Input:
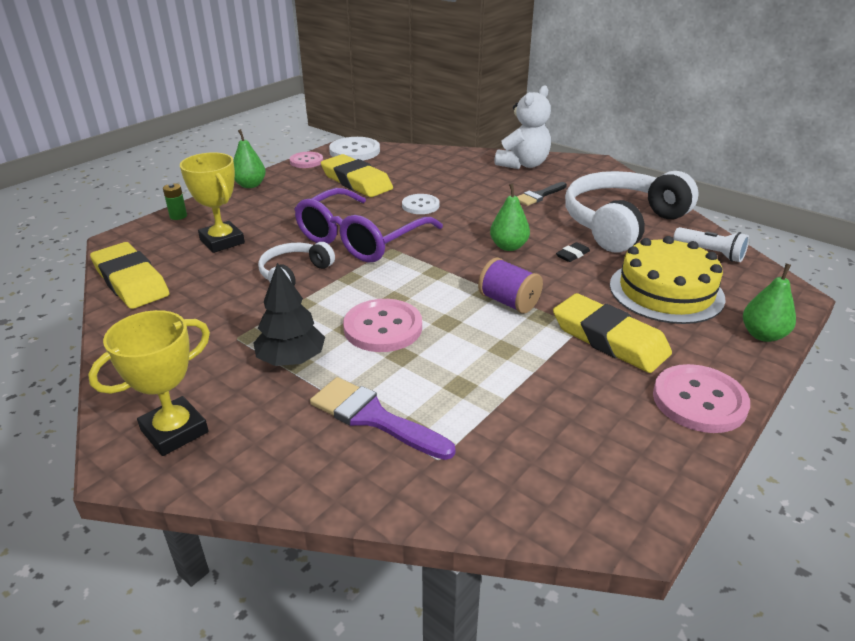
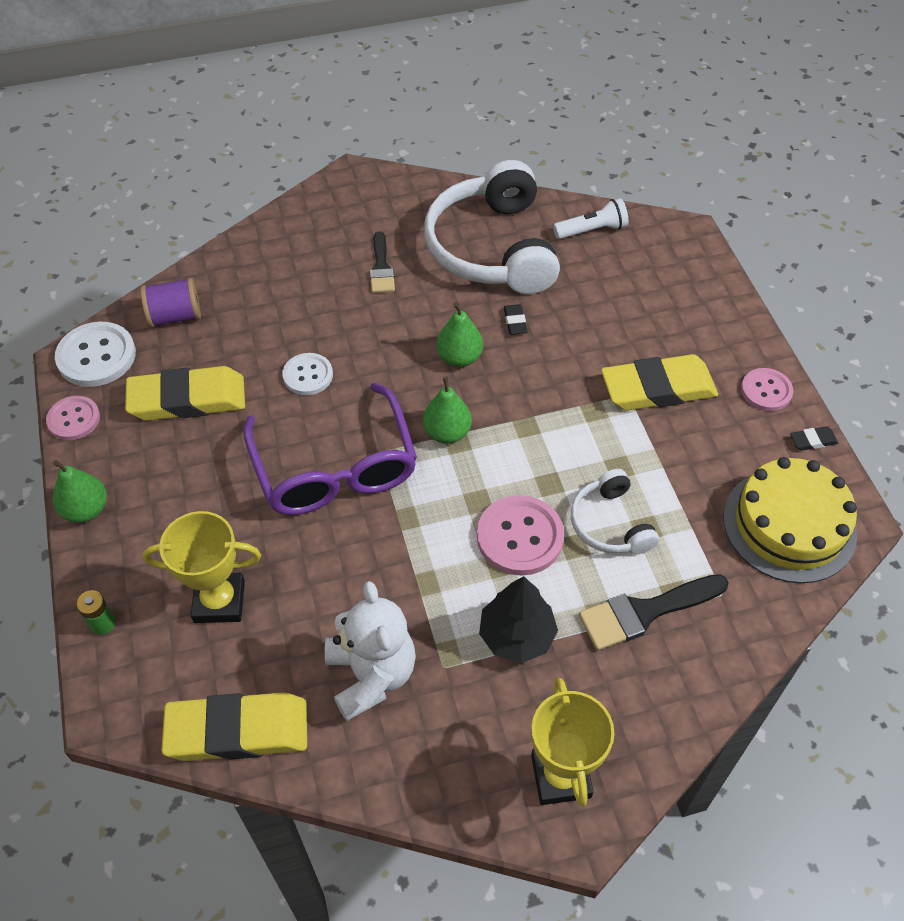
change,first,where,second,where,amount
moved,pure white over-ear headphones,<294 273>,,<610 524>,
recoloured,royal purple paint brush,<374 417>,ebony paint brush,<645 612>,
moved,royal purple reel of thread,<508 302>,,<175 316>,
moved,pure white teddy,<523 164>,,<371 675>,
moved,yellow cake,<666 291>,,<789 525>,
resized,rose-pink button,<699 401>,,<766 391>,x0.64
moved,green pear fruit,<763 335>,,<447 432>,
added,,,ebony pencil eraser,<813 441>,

==

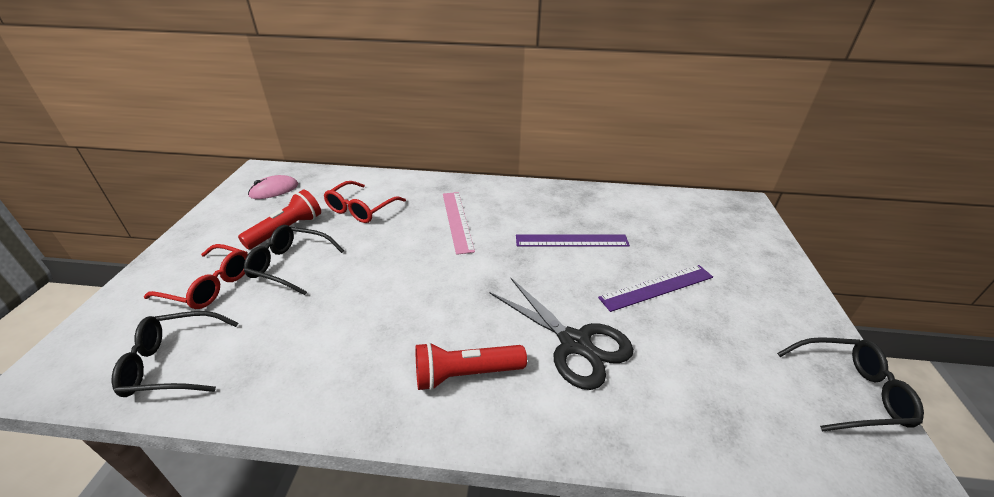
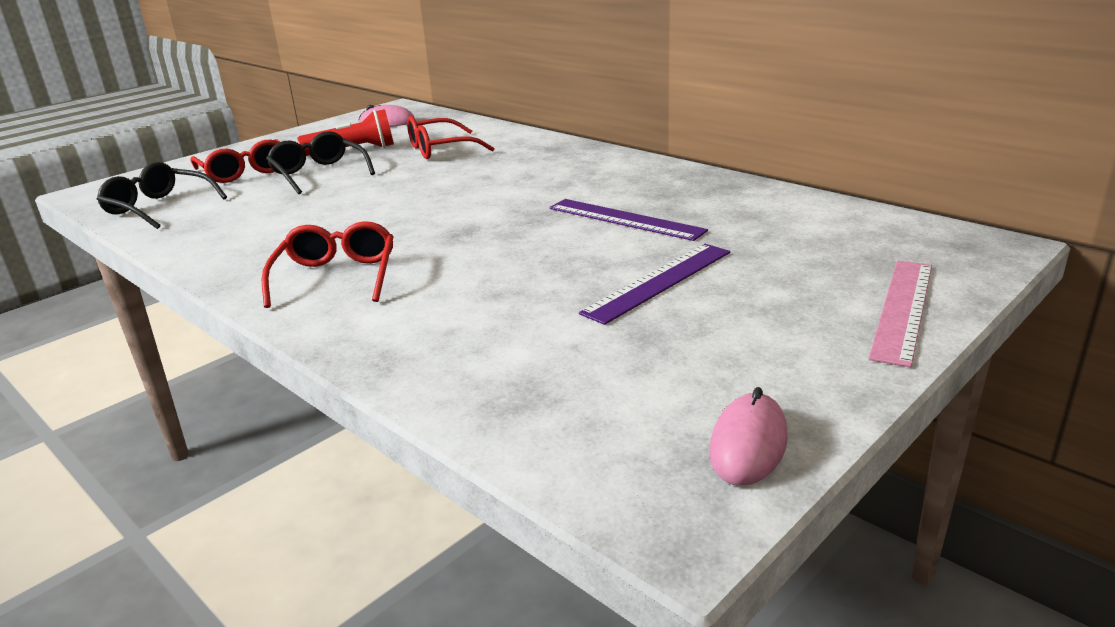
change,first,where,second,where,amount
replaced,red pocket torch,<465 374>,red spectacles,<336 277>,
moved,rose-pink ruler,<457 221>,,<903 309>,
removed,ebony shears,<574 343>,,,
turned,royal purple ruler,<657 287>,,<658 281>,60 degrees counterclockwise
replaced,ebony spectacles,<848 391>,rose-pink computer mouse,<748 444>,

Exercise prompt:
Would you print exactly, and only, the lines of the data above from the line with "replaced,red pocket torch,<465" through the line with "replaced,ebony spectacles,<848 391>,rose-pink", inclusive?

Result below:
replaced,red pocket torch,<465 374>,red spectacles,<336 277>,
moved,rose-pink ruler,<457 221>,,<903 309>,
removed,ebony shears,<574 343>,,,
turned,royal purple ruler,<657 287>,,<658 281>,60 degrees counterclockwise
replaced,ebony spectacles,<848 391>,rose-pink computer mouse,<748 444>,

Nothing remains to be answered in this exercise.